Instruction |
A word-for-word copy of the entries, with the images left out, is what you should write.

Raw data |
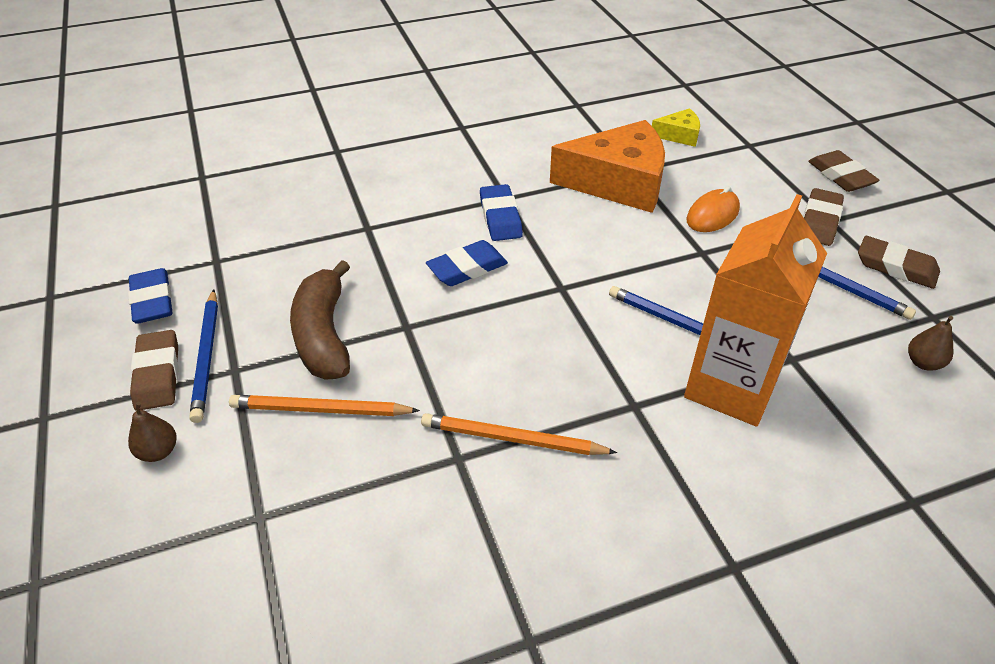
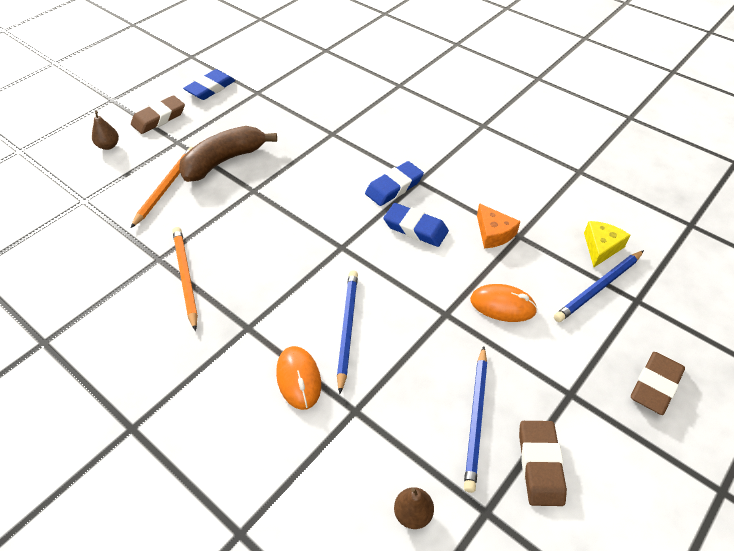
camera: 60 degrees right, 5 degrees up
(207, 357) = (181, 128): blue pencil -> blue pencil (599, 288)
(320, 410) = (166, 187): orange pencil -> orange pencil turned 45 degrees clockwise
(467, 268) = (327, 193): blue eraser -> blue eraser (415, 228)
(618, 183) = (493, 233): orange cheese -> orange cheese, size x0.46
(679, 135) = (601, 247): yellow cheese -> yellow cheese turned 120 degrees counterclockwise
(731, 387) = (298, 379): orange carton -> orange mouse
(819, 221) = (561, 385): brown eraser -> none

Exercise response |
camera: 60 degrees right, 5 degrees up
(207, 357) = (181, 128): blue pencil -> blue pencil (599, 288)
(320, 410) = (166, 187): orange pencil -> orange pencil turned 45 degrees clockwise
(467, 268) = (327, 193): blue eraser -> blue eraser (415, 228)
(618, 183) = (493, 233): orange cheese -> orange cheese, size x0.46
(679, 135) = (601, 247): yellow cheese -> yellow cheese turned 120 degrees counterclockwise
(731, 387) = (298, 379): orange carton -> orange mouse
(819, 221) = (561, 385): brown eraser -> none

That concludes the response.